**Exercise details**:
The records below need retyping in full; give them again exactly.
☆ ☆ ☆ ☆
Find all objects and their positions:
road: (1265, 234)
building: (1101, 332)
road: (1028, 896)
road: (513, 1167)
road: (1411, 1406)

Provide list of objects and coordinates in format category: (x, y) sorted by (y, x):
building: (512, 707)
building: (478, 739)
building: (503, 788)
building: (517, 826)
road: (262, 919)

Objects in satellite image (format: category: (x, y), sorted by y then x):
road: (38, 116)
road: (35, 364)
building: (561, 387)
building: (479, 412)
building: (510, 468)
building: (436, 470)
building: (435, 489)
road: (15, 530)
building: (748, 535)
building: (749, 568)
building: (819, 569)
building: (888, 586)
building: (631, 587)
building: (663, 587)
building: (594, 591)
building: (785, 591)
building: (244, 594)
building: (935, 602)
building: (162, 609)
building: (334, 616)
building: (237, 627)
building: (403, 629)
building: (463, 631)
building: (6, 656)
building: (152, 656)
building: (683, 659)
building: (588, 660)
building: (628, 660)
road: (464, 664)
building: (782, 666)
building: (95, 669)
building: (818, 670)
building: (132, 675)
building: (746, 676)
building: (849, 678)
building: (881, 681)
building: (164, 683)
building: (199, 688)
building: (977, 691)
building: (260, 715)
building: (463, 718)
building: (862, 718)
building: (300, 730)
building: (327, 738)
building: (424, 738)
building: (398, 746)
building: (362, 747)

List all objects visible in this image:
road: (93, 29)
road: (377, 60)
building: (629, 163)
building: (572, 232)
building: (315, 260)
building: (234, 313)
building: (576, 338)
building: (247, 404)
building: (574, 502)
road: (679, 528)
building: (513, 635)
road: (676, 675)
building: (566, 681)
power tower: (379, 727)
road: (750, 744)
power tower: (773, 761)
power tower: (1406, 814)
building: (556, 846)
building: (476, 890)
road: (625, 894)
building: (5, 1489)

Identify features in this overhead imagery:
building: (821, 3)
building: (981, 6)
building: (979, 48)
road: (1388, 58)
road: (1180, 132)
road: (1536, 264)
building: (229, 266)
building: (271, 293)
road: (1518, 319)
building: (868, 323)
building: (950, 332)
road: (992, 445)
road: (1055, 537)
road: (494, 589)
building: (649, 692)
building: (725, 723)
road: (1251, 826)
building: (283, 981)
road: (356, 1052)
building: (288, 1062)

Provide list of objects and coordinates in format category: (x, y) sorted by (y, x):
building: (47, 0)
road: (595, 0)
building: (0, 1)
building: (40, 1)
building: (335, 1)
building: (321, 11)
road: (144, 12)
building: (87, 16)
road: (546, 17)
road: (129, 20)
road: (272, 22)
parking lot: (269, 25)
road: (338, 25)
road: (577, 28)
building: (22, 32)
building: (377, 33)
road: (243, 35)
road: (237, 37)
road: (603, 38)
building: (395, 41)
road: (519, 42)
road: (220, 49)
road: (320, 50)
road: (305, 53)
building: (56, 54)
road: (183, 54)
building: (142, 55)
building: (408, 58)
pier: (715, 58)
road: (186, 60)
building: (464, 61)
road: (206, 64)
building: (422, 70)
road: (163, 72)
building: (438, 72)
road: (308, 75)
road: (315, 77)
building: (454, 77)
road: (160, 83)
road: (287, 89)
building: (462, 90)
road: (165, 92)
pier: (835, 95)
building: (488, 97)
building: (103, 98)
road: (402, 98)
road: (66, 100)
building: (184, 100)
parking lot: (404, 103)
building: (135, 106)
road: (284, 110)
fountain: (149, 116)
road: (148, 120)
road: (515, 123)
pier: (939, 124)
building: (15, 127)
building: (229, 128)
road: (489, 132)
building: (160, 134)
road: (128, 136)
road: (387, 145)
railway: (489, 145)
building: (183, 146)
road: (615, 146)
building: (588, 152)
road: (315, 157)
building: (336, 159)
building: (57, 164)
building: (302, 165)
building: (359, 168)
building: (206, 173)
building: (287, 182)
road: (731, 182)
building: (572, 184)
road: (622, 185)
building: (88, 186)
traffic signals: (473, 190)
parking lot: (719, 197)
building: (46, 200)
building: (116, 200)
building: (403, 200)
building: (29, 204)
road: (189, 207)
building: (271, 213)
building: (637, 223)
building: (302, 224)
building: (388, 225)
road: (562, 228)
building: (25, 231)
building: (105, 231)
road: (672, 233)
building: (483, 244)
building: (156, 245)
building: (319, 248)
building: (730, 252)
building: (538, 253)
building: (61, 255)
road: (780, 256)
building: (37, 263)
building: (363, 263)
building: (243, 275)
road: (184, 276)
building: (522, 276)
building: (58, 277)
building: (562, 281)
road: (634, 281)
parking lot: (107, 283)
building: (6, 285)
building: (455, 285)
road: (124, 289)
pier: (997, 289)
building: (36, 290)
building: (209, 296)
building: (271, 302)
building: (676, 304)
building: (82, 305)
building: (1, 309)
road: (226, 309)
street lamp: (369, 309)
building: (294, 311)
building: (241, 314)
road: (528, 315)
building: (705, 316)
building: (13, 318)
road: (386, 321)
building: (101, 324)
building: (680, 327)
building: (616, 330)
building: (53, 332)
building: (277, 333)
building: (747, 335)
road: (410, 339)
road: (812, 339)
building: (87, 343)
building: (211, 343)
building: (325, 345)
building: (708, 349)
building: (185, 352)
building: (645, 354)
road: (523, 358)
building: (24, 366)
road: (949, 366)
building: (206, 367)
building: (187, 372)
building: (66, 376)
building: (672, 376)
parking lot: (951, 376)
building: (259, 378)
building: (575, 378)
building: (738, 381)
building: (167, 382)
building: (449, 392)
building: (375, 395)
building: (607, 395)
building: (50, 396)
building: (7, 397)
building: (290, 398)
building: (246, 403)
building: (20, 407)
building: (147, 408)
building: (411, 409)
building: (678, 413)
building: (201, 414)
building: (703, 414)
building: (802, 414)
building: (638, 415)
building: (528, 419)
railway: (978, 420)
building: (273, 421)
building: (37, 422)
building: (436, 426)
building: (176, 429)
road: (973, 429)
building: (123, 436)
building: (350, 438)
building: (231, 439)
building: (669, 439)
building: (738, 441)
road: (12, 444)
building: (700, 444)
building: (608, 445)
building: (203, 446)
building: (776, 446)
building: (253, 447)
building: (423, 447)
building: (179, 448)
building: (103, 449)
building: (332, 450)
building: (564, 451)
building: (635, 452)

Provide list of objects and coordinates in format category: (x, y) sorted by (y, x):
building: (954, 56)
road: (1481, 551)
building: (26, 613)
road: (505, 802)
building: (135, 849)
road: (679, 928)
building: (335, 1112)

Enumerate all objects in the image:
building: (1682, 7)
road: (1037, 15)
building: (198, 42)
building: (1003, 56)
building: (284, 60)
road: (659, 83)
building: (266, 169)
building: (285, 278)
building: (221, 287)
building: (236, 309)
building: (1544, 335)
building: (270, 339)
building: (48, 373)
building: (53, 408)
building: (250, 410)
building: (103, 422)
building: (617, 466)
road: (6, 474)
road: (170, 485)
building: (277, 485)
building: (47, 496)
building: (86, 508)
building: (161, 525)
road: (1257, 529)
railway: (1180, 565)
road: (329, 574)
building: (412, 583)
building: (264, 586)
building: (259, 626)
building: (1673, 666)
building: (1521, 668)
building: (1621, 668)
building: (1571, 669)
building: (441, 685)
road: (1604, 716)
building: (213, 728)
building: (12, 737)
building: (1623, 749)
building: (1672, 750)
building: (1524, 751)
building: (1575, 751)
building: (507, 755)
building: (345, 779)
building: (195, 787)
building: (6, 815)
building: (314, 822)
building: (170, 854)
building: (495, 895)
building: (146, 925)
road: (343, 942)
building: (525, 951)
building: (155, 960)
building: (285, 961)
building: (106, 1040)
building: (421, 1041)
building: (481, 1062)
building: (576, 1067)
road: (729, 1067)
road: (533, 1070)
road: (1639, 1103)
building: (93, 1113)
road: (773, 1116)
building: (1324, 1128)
☆ ☆ ☆ ☆
**Response to this exercise**:
Find all objects and their positions:
road: (1265, 234)
building: (1101, 332)
road: (1028, 896)
road: (513, 1167)
road: (1411, 1406)

Provide list of objects and coordinates in format category: (x, y) sorted by (y, x):
building: (512, 707)
building: (478, 739)
building: (503, 788)
building: (517, 826)
road: (262, 919)

Objects in satellite image (format: category: (x, y), sorted by y then x):
road: (38, 116)
road: (35, 364)
building: (561, 387)
building: (479, 412)
building: (510, 468)
building: (436, 470)
building: (435, 489)
road: (15, 530)
building: (748, 535)
building: (749, 568)
building: (819, 569)
building: (888, 586)
building: (631, 587)
building: (663, 587)
building: (594, 591)
building: (785, 591)
building: (244, 594)
building: (935, 602)
building: (162, 609)
building: (334, 616)
building: (237, 627)
building: (403, 629)
building: (463, 631)
building: (6, 656)
building: (152, 656)
building: (683, 659)
building: (588, 660)
building: (628, 660)
road: (464, 664)
building: (782, 666)
building: (95, 669)
building: (818, 670)
building: (132, 675)
building: (746, 676)
building: (849, 678)
building: (881, 681)
building: (164, 683)
building: (199, 688)
building: (977, 691)
building: (260, 715)
building: (463, 718)
building: (862, 718)
building: (300, 730)
building: (327, 738)
building: (424, 738)
building: (398, 746)
building: (362, 747)

List all objects visible in this image:
road: (93, 29)
road: (377, 60)
building: (629, 163)
building: (572, 232)
building: (315, 260)
building: (234, 313)
building: (576, 338)
building: (247, 404)
building: (574, 502)
road: (679, 528)
building: (513, 635)
road: (676, 675)
building: (566, 681)
power tower: (379, 727)
road: (750, 744)
power tower: (773, 761)
power tower: (1406, 814)
building: (556, 846)
building: (476, 890)
road: (625, 894)
building: (5, 1489)

Identify features in this overhead imagery:
building: (821, 3)
building: (981, 6)
building: (979, 48)
road: (1388, 58)
road: (1180, 132)
road: (1536, 264)
building: (229, 266)
building: (271, 293)
road: (1518, 319)
building: (868, 323)
building: (950, 332)
road: (992, 445)
road: (1055, 537)
road: (494, 589)
building: (649, 692)
building: (725, 723)
road: (1251, 826)
building: (283, 981)
road: (356, 1052)
building: (288, 1062)

Provide list of objects and coordinates in format category: (x, y) sorted by (y, x):
building: (47, 0)
road: (595, 0)
building: (0, 1)
building: (40, 1)
building: (335, 1)
building: (321, 11)
road: (144, 12)
building: (87, 16)
road: (546, 17)
road: (129, 20)
road: (272, 22)
parking lot: (269, 25)
road: (338, 25)
road: (577, 28)
building: (22, 32)
building: (377, 33)
road: (243, 35)
road: (237, 37)
road: (603, 38)
building: (395, 41)
road: (519, 42)
road: (220, 49)
road: (320, 50)
road: (305, 53)
building: (56, 54)
road: (183, 54)
building: (142, 55)
building: (408, 58)
pier: (715, 58)
road: (186, 60)
building: (464, 61)
road: (206, 64)
building: (422, 70)
road: (163, 72)
building: (438, 72)
road: (308, 75)
road: (315, 77)
building: (454, 77)
road: (160, 83)
road: (287, 89)
building: (462, 90)
road: (165, 92)
pier: (835, 95)
building: (488, 97)
building: (103, 98)
road: (402, 98)
road: (66, 100)
building: (184, 100)
parking lot: (404, 103)
building: (135, 106)
road: (284, 110)
fountain: (149, 116)
road: (148, 120)
road: (515, 123)
pier: (939, 124)
building: (15, 127)
building: (229, 128)
road: (489, 132)
building: (160, 134)
road: (128, 136)
road: (387, 145)
railway: (489, 145)
building: (183, 146)
road: (615, 146)
building: (588, 152)
road: (315, 157)
building: (336, 159)
building: (57, 164)
building: (302, 165)
building: (359, 168)
building: (206, 173)
building: (287, 182)
road: (731, 182)
building: (572, 184)
road: (622, 185)
building: (88, 186)
traffic signals: (473, 190)
parking lot: (719, 197)
building: (46, 200)
building: (116, 200)
building: (403, 200)
building: (29, 204)
road: (189, 207)
building: (271, 213)
building: (637, 223)
building: (302, 224)
building: (388, 225)
road: (562, 228)
building: (25, 231)
building: (105, 231)
road: (672, 233)
building: (483, 244)
building: (156, 245)
building: (319, 248)
building: (730, 252)
building: (538, 253)
building: (61, 255)
road: (780, 256)
building: (37, 263)
building: (363, 263)
building: (243, 275)
road: (184, 276)
building: (522, 276)
building: (58, 277)
building: (562, 281)
road: (634, 281)
parking lot: (107, 283)
building: (6, 285)
building: (455, 285)
road: (124, 289)
pier: (997, 289)
building: (36, 290)
building: (209, 296)
building: (271, 302)
building: (676, 304)
building: (82, 305)
building: (1, 309)
road: (226, 309)
street lamp: (369, 309)
building: (294, 311)
building: (241, 314)
road: (528, 315)
building: (705, 316)
building: (13, 318)
road: (386, 321)
building: (101, 324)
building: (680, 327)
building: (616, 330)
building: (53, 332)
building: (277, 333)
building: (747, 335)
road: (410, 339)
road: (812, 339)
building: (87, 343)
building: (211, 343)
building: (325, 345)
building: (708, 349)
building: (185, 352)
building: (645, 354)
road: (523, 358)
building: (24, 366)
road: (949, 366)
building: (206, 367)
building: (187, 372)
building: (66, 376)
building: (672, 376)
parking lot: (951, 376)
building: (259, 378)
building: (575, 378)
building: (738, 381)
building: (167, 382)
building: (449, 392)
building: (375, 395)
building: (607, 395)
building: (50, 396)
building: (7, 397)
building: (290, 398)
building: (246, 403)
building: (20, 407)
building: (147, 408)
building: (411, 409)
building: (678, 413)
building: (201, 414)
building: (703, 414)
building: (802, 414)
building: (638, 415)
building: (528, 419)
railway: (978, 420)
building: (273, 421)
building: (37, 422)
building: (436, 426)
building: (176, 429)
road: (973, 429)
building: (123, 436)
building: (350, 438)
building: (231, 439)
building: (669, 439)
building: (738, 441)
road: (12, 444)
building: (700, 444)
building: (608, 445)
building: (203, 446)
building: (776, 446)
building: (253, 447)
building: (423, 447)
building: (179, 448)
building: (103, 449)
building: (332, 450)
building: (564, 451)
building: (635, 452)

Provide list of objects and coordinates in format category: (x, y) sorted by (y, x):
building: (954, 56)
road: (1481, 551)
building: (26, 613)
road: (505, 802)
building: (135, 849)
road: (679, 928)
building: (335, 1112)

Enumerate all objects in the image:
building: (1682, 7)
road: (1037, 15)
building: (198, 42)
building: (1003, 56)
building: (284, 60)
road: (659, 83)
building: (266, 169)
building: (285, 278)
building: (221, 287)
building: (236, 309)
building: (1544, 335)
building: (270, 339)
building: (48, 373)
building: (53, 408)
building: (250, 410)
building: (103, 422)
building: (617, 466)
road: (6, 474)
road: (170, 485)
building: (277, 485)
building: (47, 496)
building: (86, 508)
building: (161, 525)
road: (1257, 529)
railway: (1180, 565)
road: (329, 574)
building: (412, 583)
building: (264, 586)
building: (259, 626)
building: (1673, 666)
building: (1521, 668)
building: (1621, 668)
building: (1571, 669)
building: (441, 685)
road: (1604, 716)
building: (213, 728)
building: (12, 737)
building: (1623, 749)
building: (1672, 750)
building: (1524, 751)
building: (1575, 751)
building: (507, 755)
building: (345, 779)
building: (195, 787)
building: (6, 815)
building: (314, 822)
building: (170, 854)
building: (495, 895)
building: (146, 925)
road: (343, 942)
building: (525, 951)
building: (155, 960)
building: (285, 961)
building: (106, 1040)
building: (421, 1041)
building: (481, 1062)
building: (576, 1067)
road: (729, 1067)
road: (533, 1070)
road: (1639, 1103)
building: (93, 1113)
road: (773, 1116)
building: (1324, 1128)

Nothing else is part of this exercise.